▸ Work to complete
Your answer must be the full listing, word for word, with no images in it.

▸ Input data
+-------+

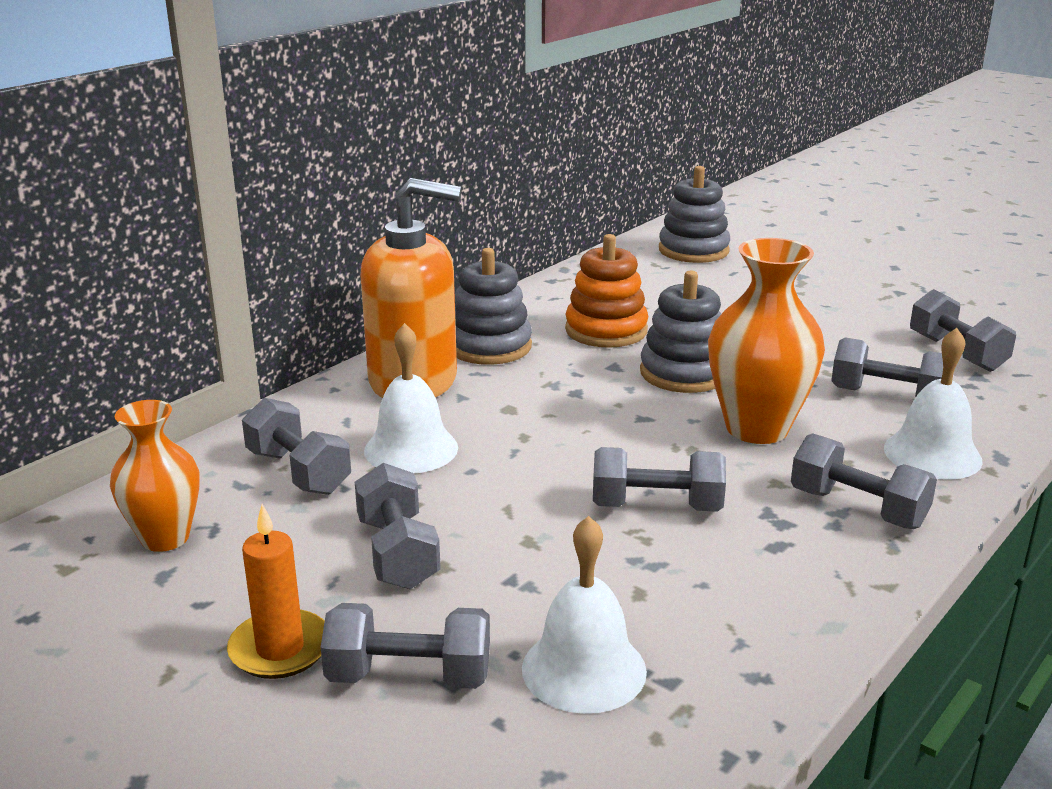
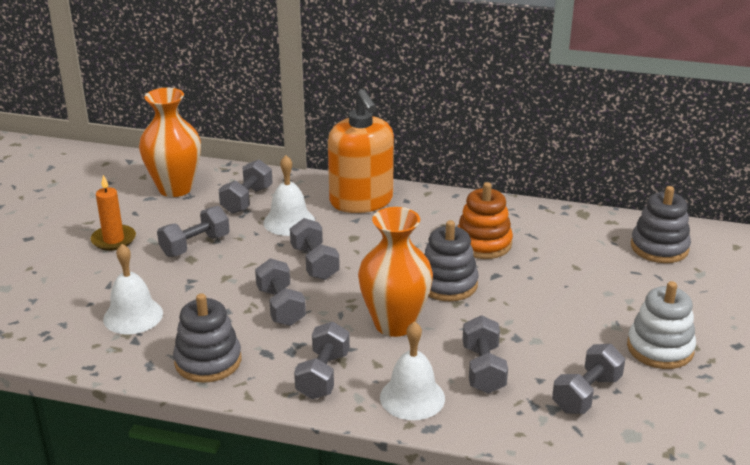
camera: 65 degrees right, 5 degrees up
orange vase [110,400,200,552] -> orange vase [139,88,201,197], size x1.54
grey dumbbell [320,603,490,689] -> grey dumbbell moved to [290,218,340,280]
grey stacking toy [455,248,532,365] -> grey stacking toy moved to [173,293,241,383]
none -> white stacking toy [627,281,696,369]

+-------+

▸ Solution below
camera: 65 degrees right, 5 degrees up
orange vase [110,400,200,552] -> orange vase [139,88,201,197], size x1.54
grey dumbbell [320,603,490,689] -> grey dumbbell moved to [290,218,340,280]
grey stacking toy [455,248,532,365] -> grey stacking toy moved to [173,293,241,383]
none -> white stacking toy [627,281,696,369]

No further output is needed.